• **Your instructions**
What is needed here is each entry reproduced exactly, without its pictures.

• **Coordinate-based change listings**
■ ■ ■

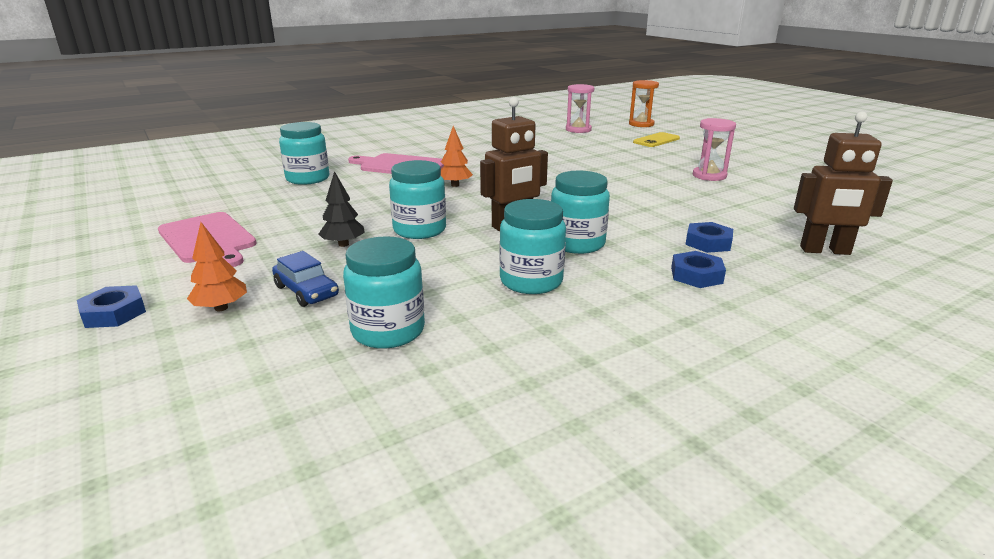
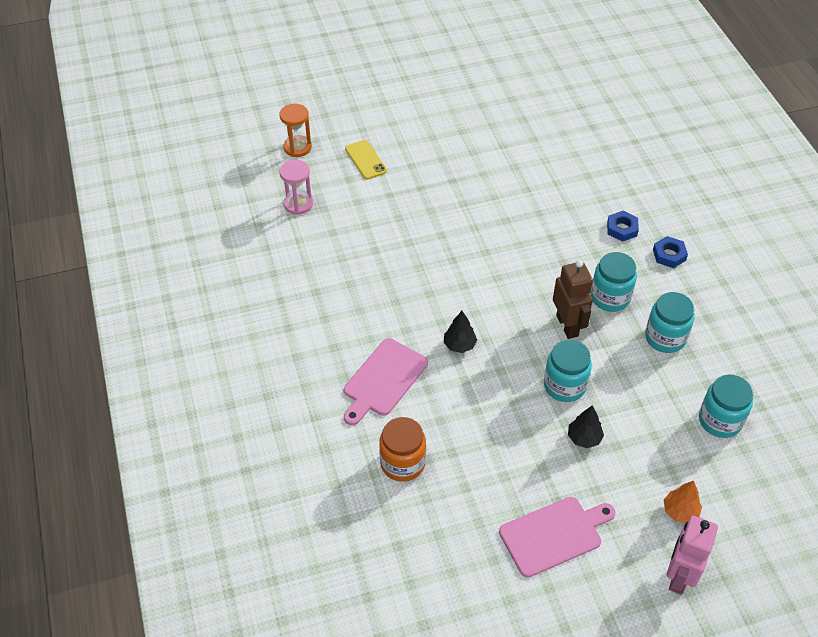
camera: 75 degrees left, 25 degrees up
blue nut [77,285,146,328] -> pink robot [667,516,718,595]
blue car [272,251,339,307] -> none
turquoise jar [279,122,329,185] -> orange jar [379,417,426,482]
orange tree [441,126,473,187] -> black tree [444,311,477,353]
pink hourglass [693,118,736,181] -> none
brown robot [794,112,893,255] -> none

■ ■ ■

• **Task output**
camera: 75 degrees left, 25 degrees up
blue nut [77,285,146,328] -> pink robot [667,516,718,595]
blue car [272,251,339,307] -> none
turquoise jar [279,122,329,185] -> orange jar [379,417,426,482]
orange tree [441,126,473,187] -> black tree [444,311,477,353]
pink hourglass [693,118,736,181] -> none
brown robot [794,112,893,255] -> none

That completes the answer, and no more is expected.